*Exercise prompt*: Starting with the line that contains "none -> black drum [806,558,962,715]" and ending with the last line of the listing, print each line exactly. Pictures stay out.

*Records supplied*:

= = = = =

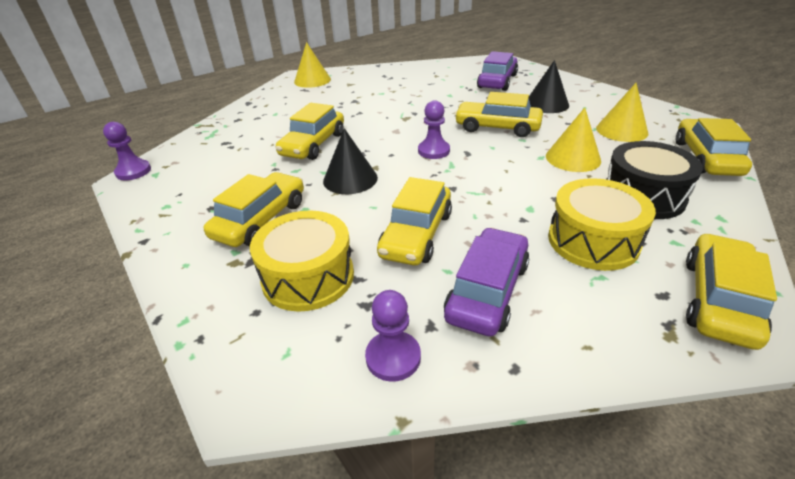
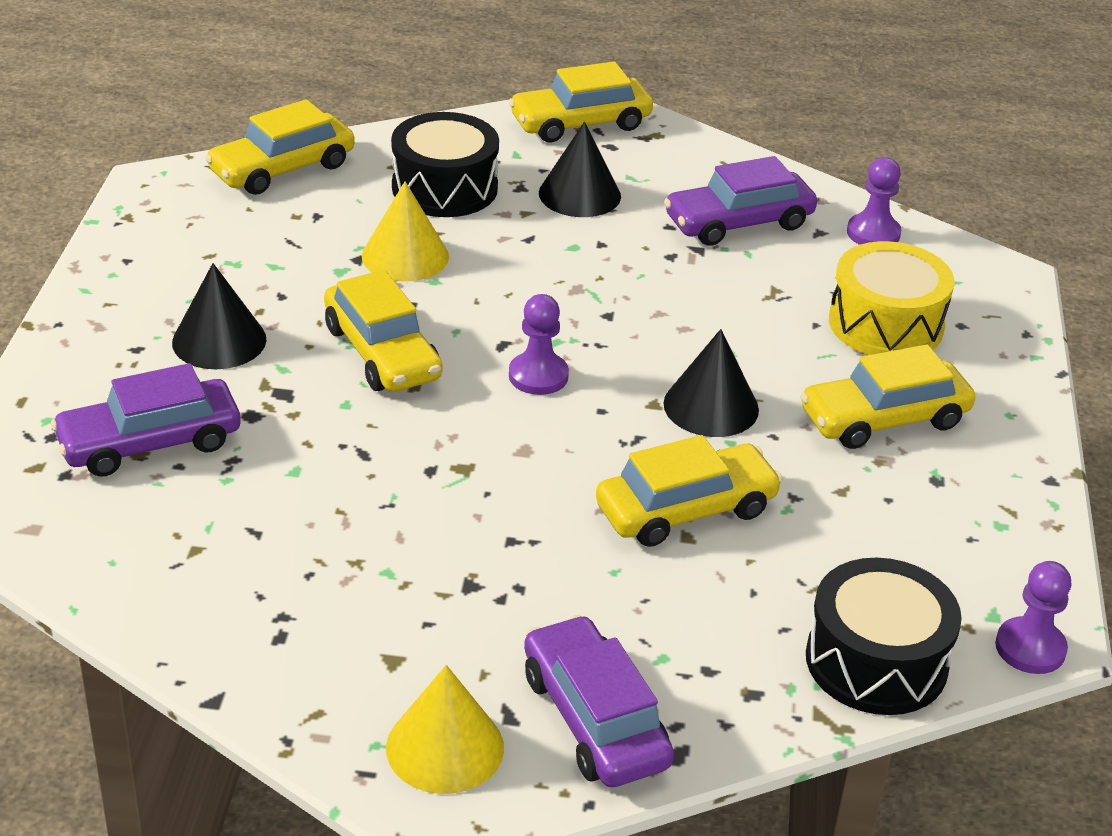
camera: 140 degrees left, 0 degrees up
yellow car [377,177,452,265] -> none
yellow drum [548,178,656,271] -> black cone [539,122,621,217]
yellow cone [596,83,649,142] -> none
none -> purple car [524,615,674,787]
none -> black drum [806,558,962,715]

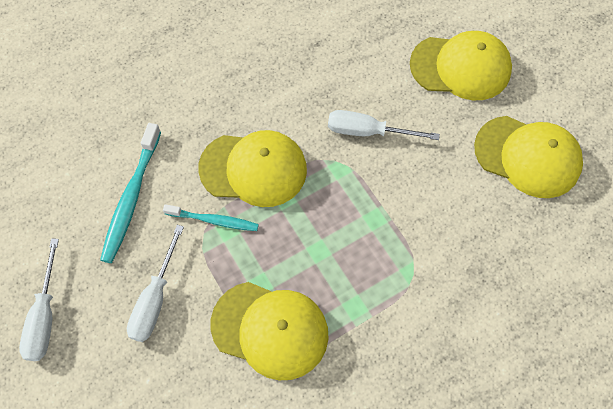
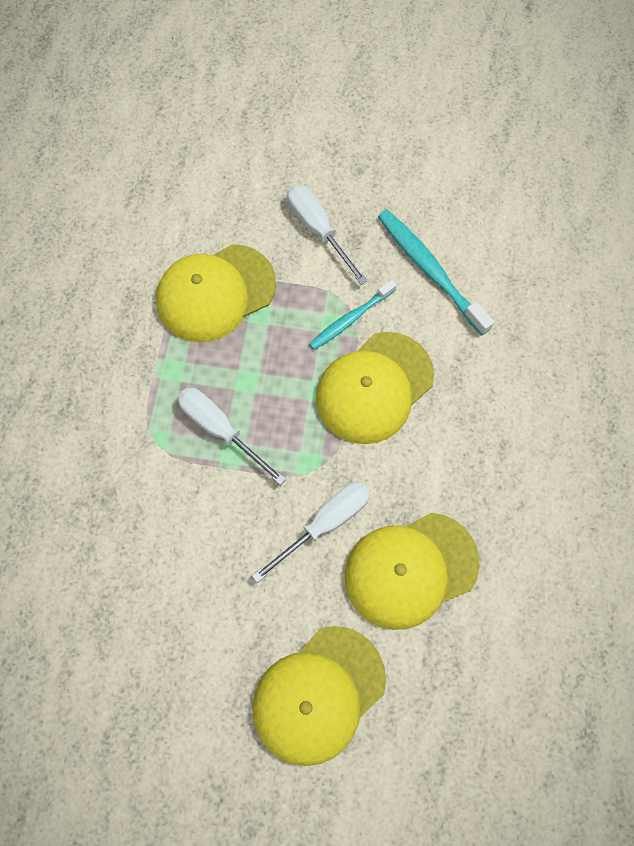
camera: 130 degrees right, 5 degrees up
white screwdriver [19,239,59,361] -> white screwdriver moved to [178,388,286,485]
yellow cap [474,116,583,198] -> yellow cap moved to [345,512,480,630]

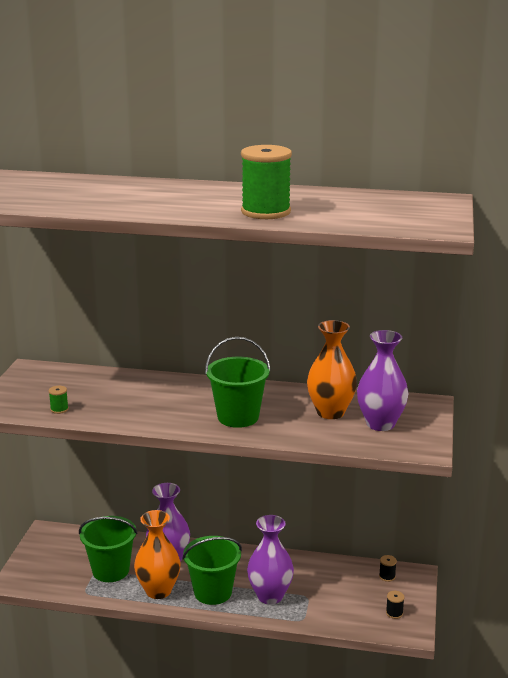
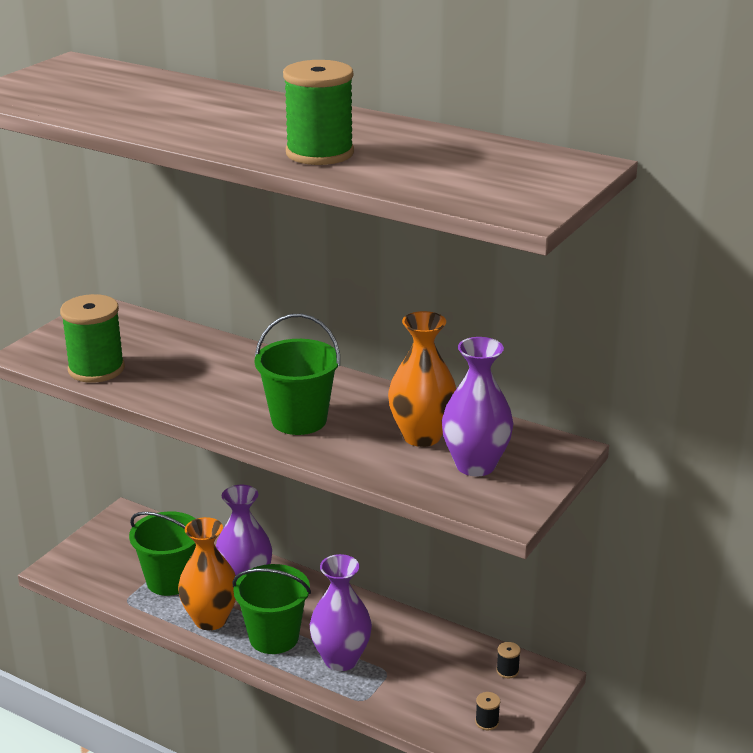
camera: 20 degrees right, 5 degrees up
green spool [49,386,69,414] -> green spool [60,294,125,383], size x2.44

= = = = =

*Output for this task*:
none -> black drum [806,558,962,715]

camera: 130 degrees right, 5 degrees up
white screwdriver [19,239,59,361] -> white screwdriver moved to [178,388,286,485]
yellow cap [474,116,583,198] -> yellow cap moved to [345,512,480,630]

camera: 20 degrees right, 5 degrees up
green spool [49,386,69,414] -> green spool [60,294,125,383], size x2.44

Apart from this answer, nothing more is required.